**Dataset excerpts**
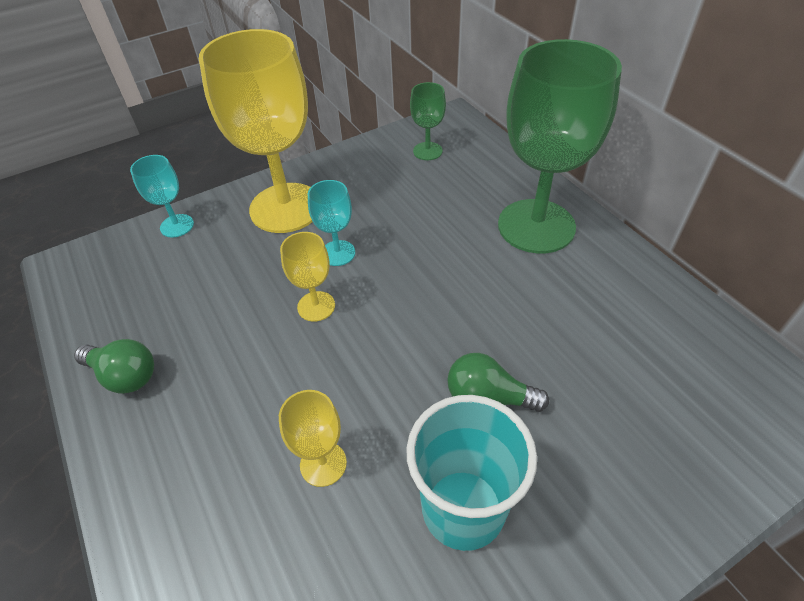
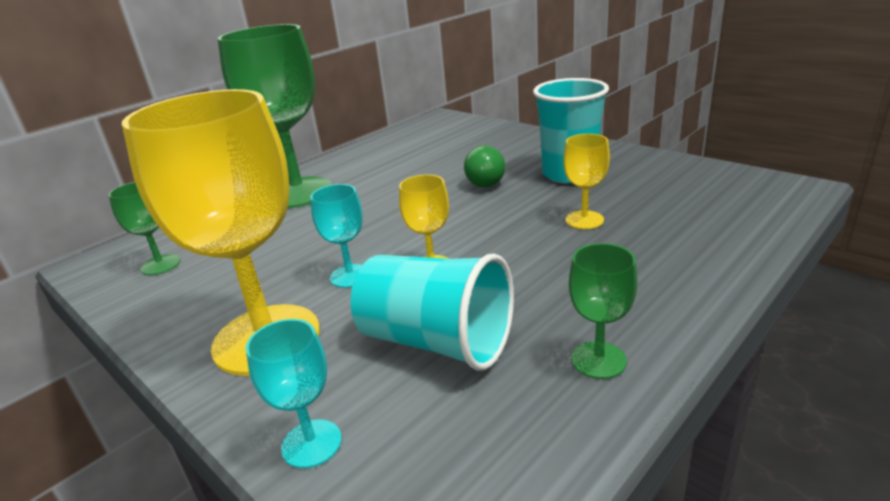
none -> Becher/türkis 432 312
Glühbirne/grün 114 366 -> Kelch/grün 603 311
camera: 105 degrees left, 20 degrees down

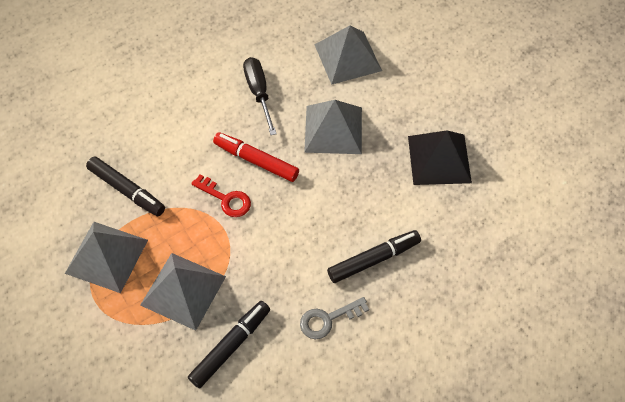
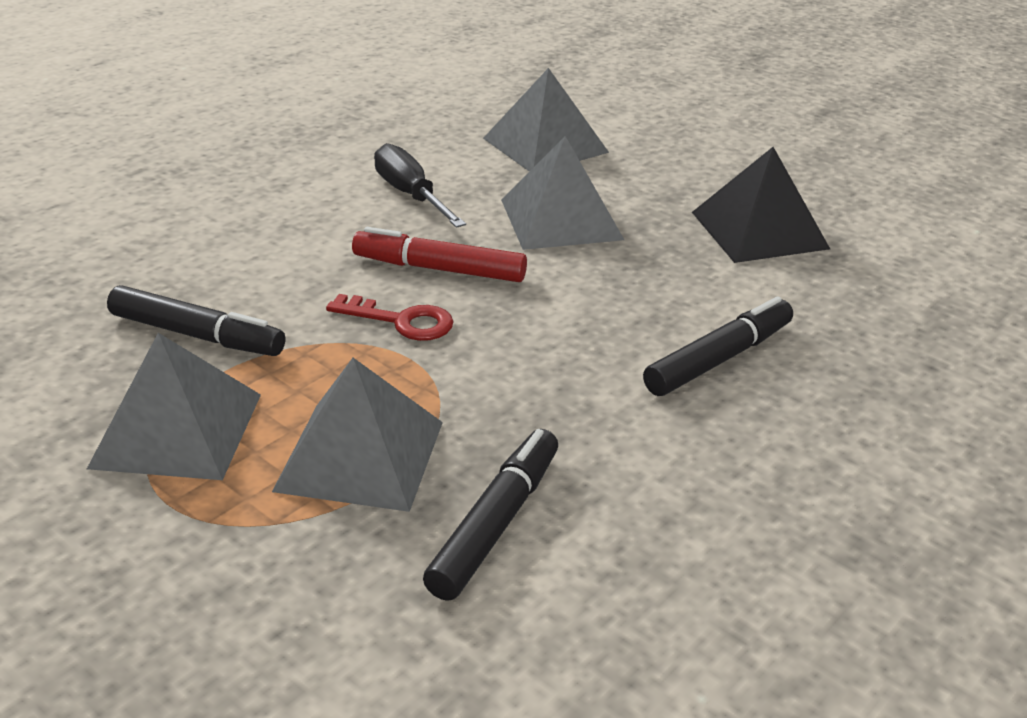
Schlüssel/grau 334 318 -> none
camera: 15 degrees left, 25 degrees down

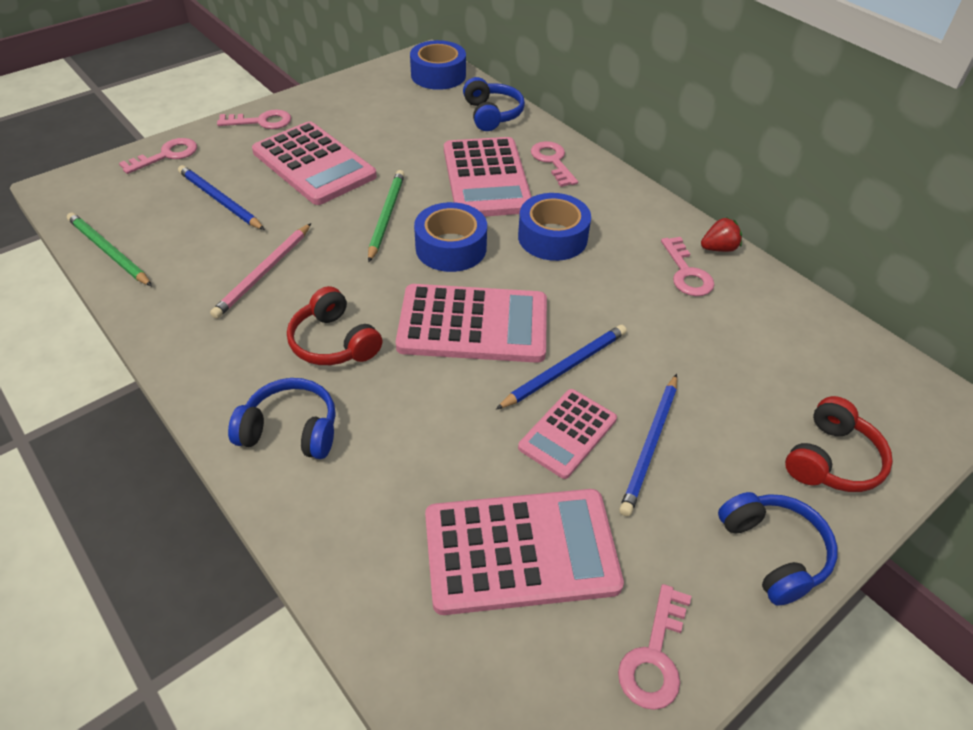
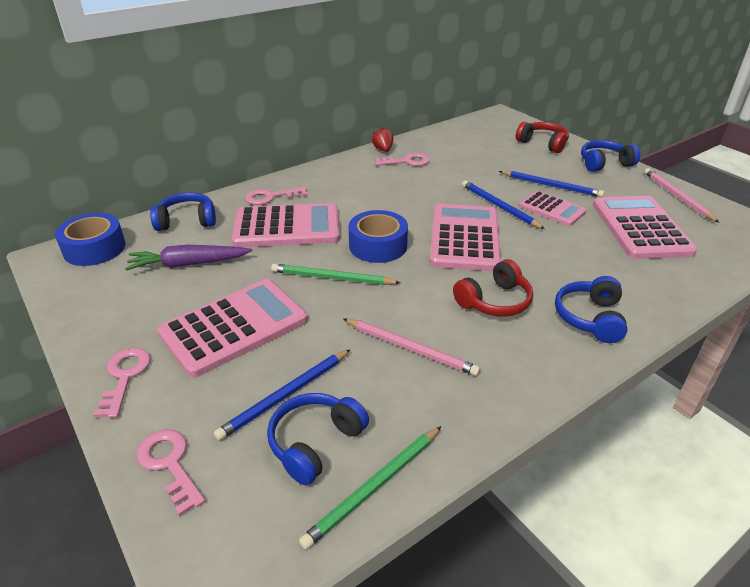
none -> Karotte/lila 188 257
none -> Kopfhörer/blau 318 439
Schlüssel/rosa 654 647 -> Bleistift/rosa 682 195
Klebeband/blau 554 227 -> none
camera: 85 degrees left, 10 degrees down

**Goal of the exercise**
The records above are to be repeated exactly, apart from their pictures.

**Written reply**
none -> Becher/türkis 432 312
Glühbirne/grün 114 366 -> Kelch/grün 603 311
camera: 105 degrees left, 20 degrees down

Schlüssel/grau 334 318 -> none
camera: 15 degrees left, 25 degrees down

none -> Karotte/lila 188 257
none -> Kopfhörer/blau 318 439
Schlüssel/rosa 654 647 -> Bleistift/rosa 682 195
Klebeband/blau 554 227 -> none
camera: 85 degrees left, 10 degrees down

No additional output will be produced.